Every line in the records below between the one holding "- appeared: clock (pink) [142 294 204 370]" and the one holding "- appeared: pot (black) [378 464 437 521]", inclusive, is to be set down exactly; all other lines are to be left out.

_Supplied material_
=== Begin Enclosure ===
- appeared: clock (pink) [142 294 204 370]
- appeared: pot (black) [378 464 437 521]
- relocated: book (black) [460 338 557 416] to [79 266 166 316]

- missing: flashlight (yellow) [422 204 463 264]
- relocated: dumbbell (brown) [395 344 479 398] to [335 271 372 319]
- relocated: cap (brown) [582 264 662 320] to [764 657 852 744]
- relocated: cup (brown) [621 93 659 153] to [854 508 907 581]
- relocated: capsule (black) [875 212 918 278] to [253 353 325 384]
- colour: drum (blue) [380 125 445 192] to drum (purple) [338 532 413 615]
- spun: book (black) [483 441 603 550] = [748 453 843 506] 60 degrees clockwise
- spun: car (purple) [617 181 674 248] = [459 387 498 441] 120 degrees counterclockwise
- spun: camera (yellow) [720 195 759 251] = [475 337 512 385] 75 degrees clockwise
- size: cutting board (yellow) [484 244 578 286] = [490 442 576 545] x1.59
=== End Enclosure ===
=== Begin Enclosure ===
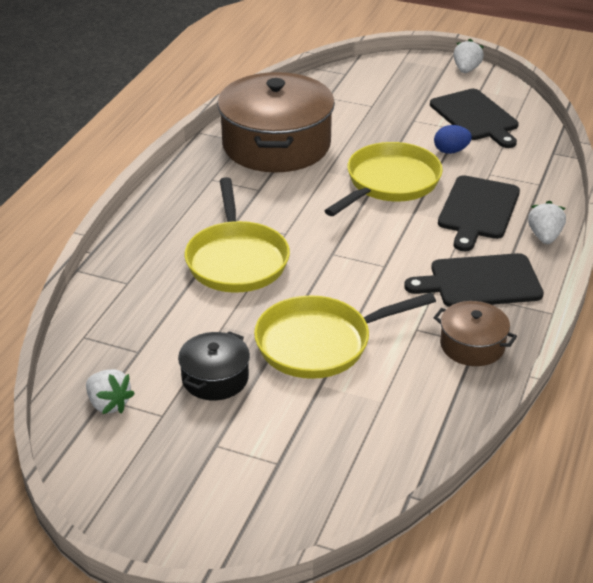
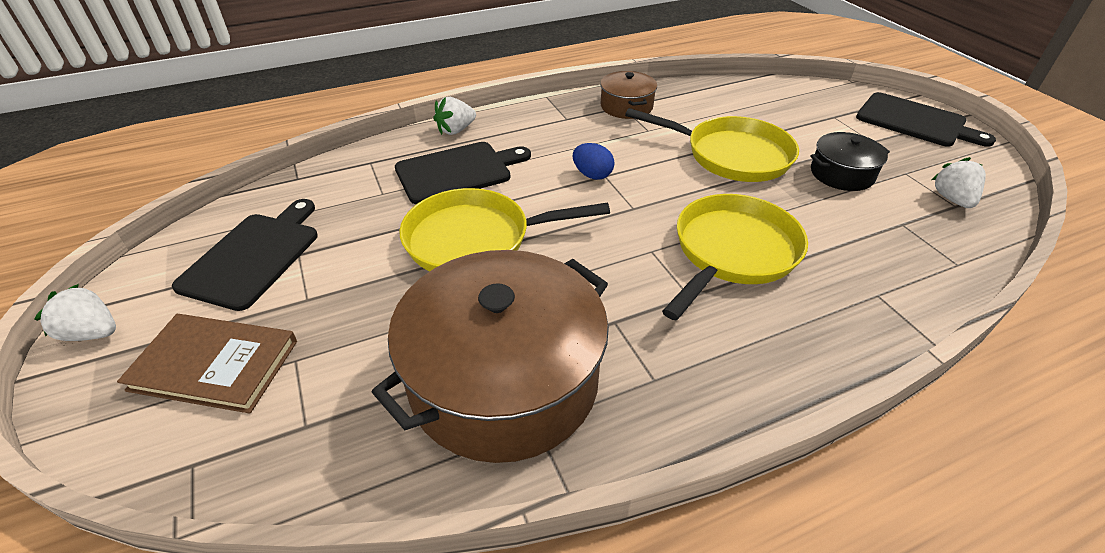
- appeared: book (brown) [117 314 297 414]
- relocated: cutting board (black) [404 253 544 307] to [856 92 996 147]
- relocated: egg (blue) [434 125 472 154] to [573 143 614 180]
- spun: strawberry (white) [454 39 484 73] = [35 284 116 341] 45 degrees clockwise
=== End Enclosure ===
_Task response_
- appeared: clock (pink) [142 294 204 370]
- appeared: pot (black) [378 464 437 521]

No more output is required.